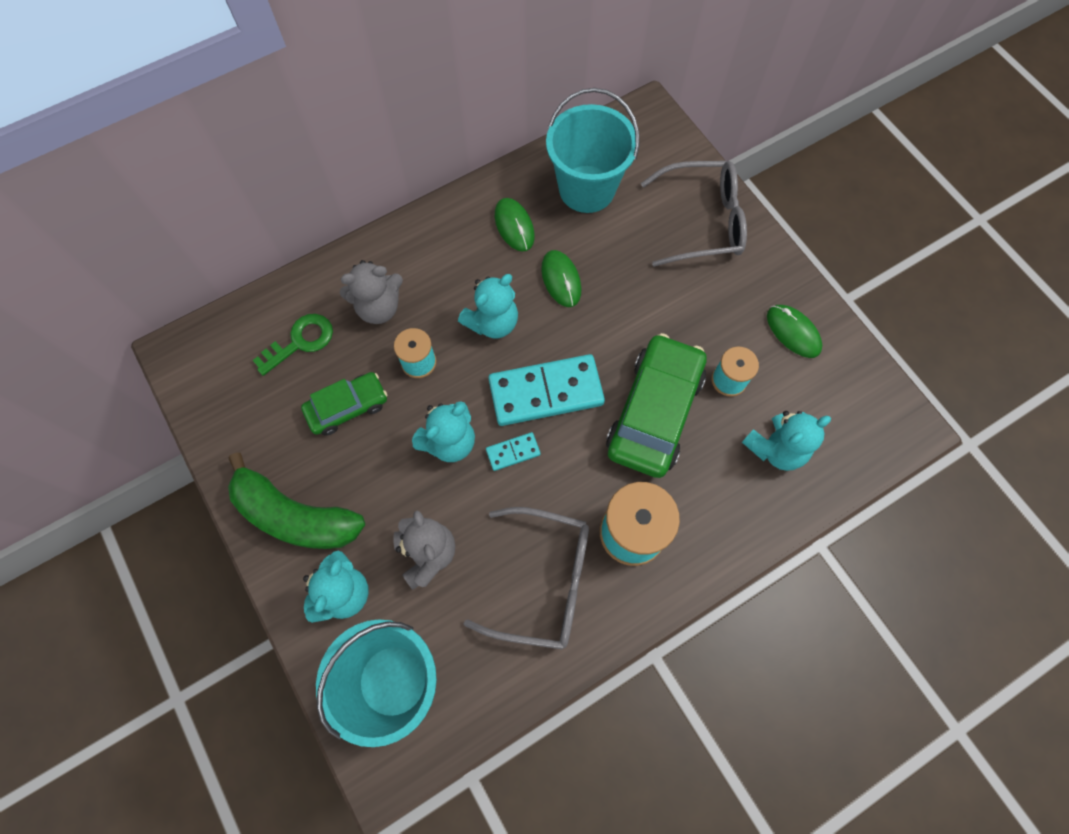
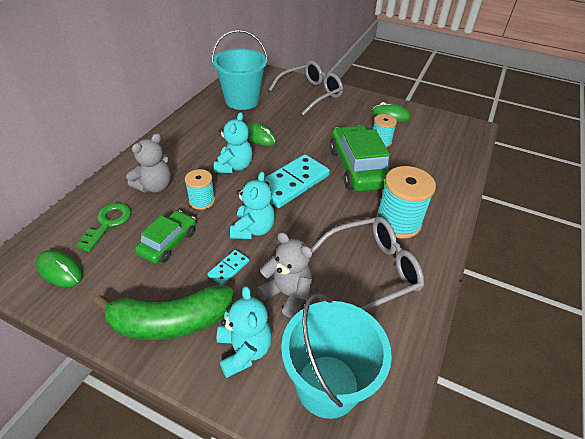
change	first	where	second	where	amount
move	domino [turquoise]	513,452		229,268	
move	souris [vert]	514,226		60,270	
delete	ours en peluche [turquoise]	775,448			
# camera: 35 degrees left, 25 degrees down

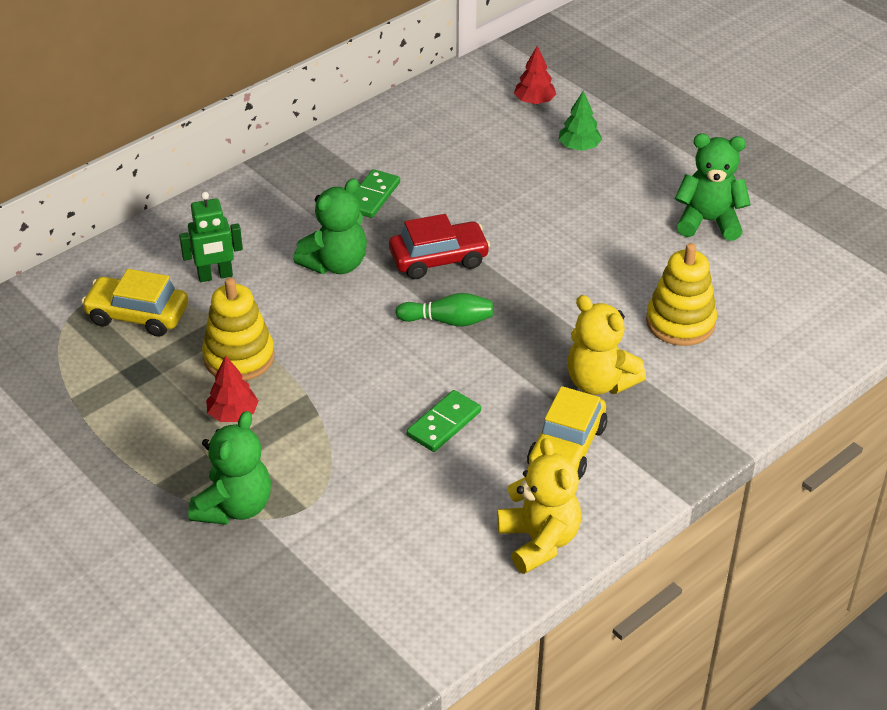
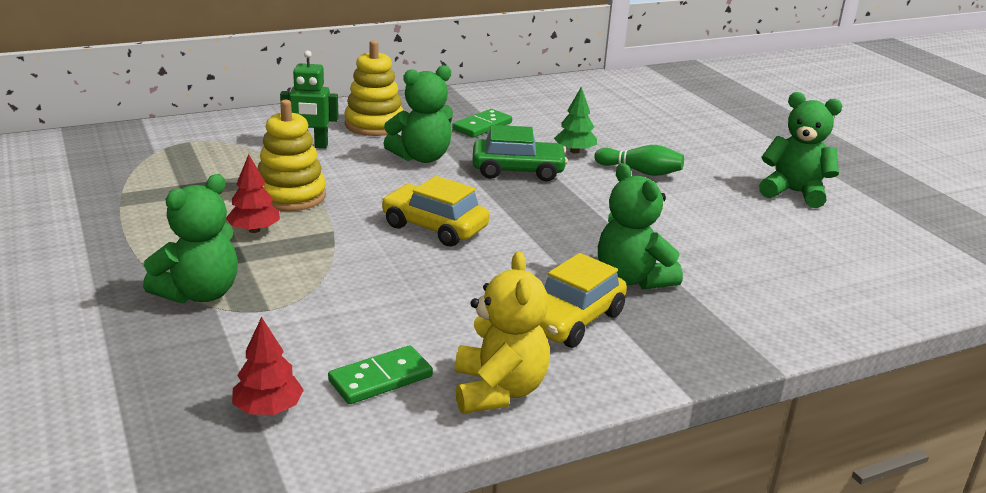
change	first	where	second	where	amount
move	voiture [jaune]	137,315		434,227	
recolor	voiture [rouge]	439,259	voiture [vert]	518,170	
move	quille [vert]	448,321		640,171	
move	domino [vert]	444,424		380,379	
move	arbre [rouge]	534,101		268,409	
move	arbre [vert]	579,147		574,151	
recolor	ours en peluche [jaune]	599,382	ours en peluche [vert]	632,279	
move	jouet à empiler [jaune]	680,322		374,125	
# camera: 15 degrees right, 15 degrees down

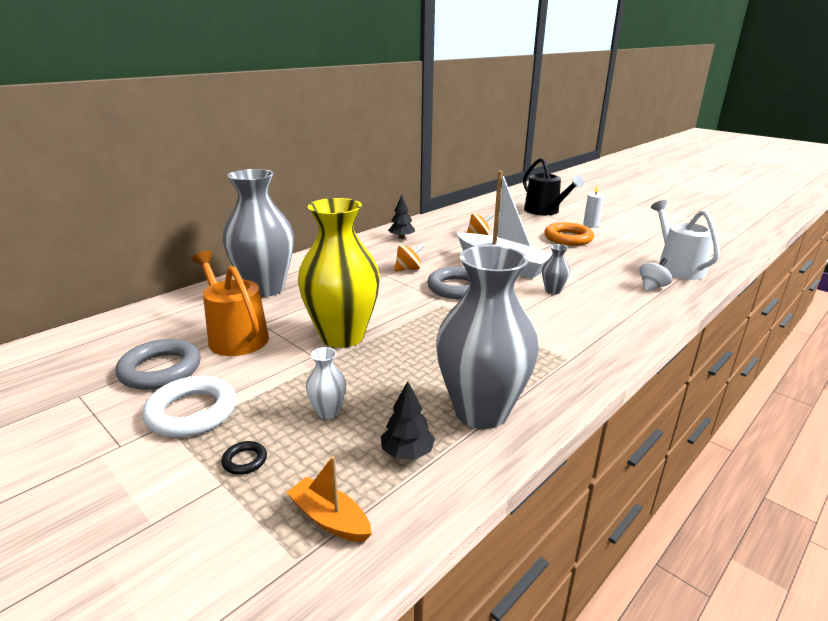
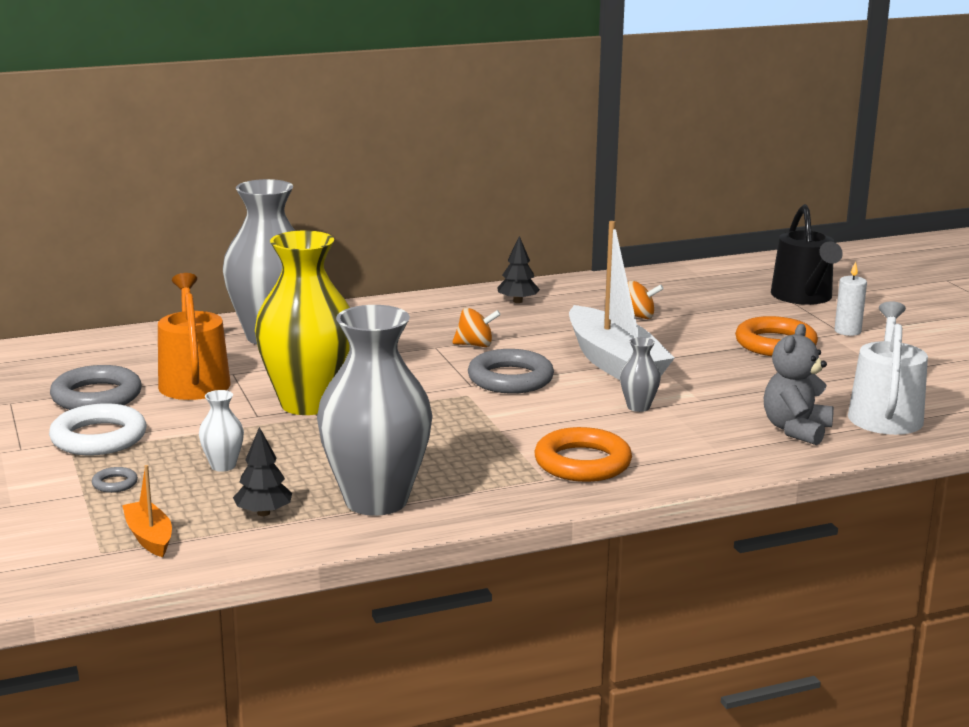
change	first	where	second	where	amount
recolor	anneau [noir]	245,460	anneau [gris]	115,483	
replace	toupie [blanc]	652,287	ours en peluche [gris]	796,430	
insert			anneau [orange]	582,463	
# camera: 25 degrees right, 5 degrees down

☆ ☆ ☆ ☆ ☆

» **What needs to be done**
Reproduce every record above exactly, omitting the pictures.

» **Task result**
change	first	where	second	where	amount
move	domino [turquoise]	513,452		229,268	
move	souris [vert]	514,226		60,270	
delete	ours en peluche [turquoise]	775,448			
# camera: 35 degrees left, 25 degrees down

change	first	where	second	where	amount
move	voiture [jaune]	137,315		434,227	
recolor	voiture [rouge]	439,259	voiture [vert]	518,170	
move	quille [vert]	448,321		640,171	
move	domino [vert]	444,424		380,379	
move	arbre [rouge]	534,101		268,409	
move	arbre [vert]	579,147		574,151	
recolor	ours en peluche [jaune]	599,382	ours en peluche [vert]	632,279	
move	jouet à empiler [jaune]	680,322		374,125	
# camera: 15 degrees right, 15 degrees down

change	first	where	second	where	amount
recolor	anneau [noir]	245,460	anneau [gris]	115,483	
replace	toupie [blanc]	652,287	ours en peluche [gris]	796,430	
insert			anneau [orange]	582,463	
# camera: 25 degrees right, 5 degrees down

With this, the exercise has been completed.